## Exercise brief
Look through the data below. Collect every line where the word "brick" occurs.

## Supplied material
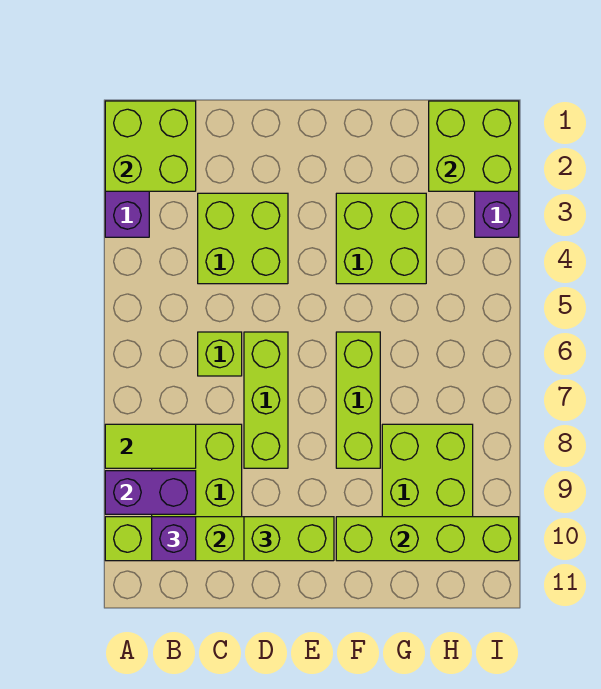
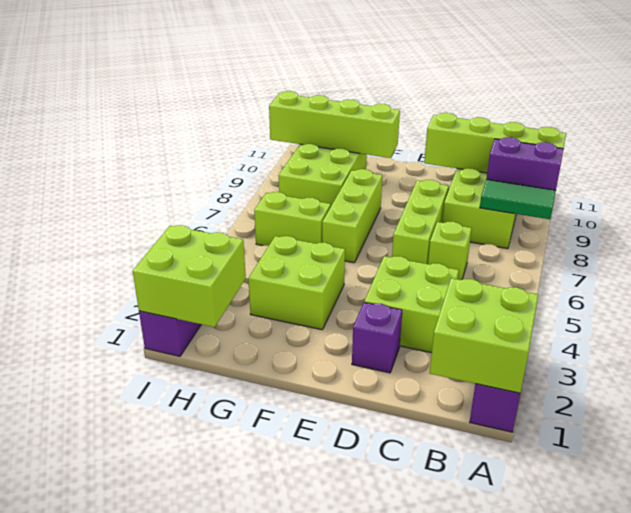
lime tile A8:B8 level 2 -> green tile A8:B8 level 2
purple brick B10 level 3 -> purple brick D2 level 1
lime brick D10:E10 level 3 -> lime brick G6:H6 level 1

## Written solution
purple brick B10 level 3 -> purple brick D2 level 1
lime brick D10:E10 level 3 -> lime brick G6:H6 level 1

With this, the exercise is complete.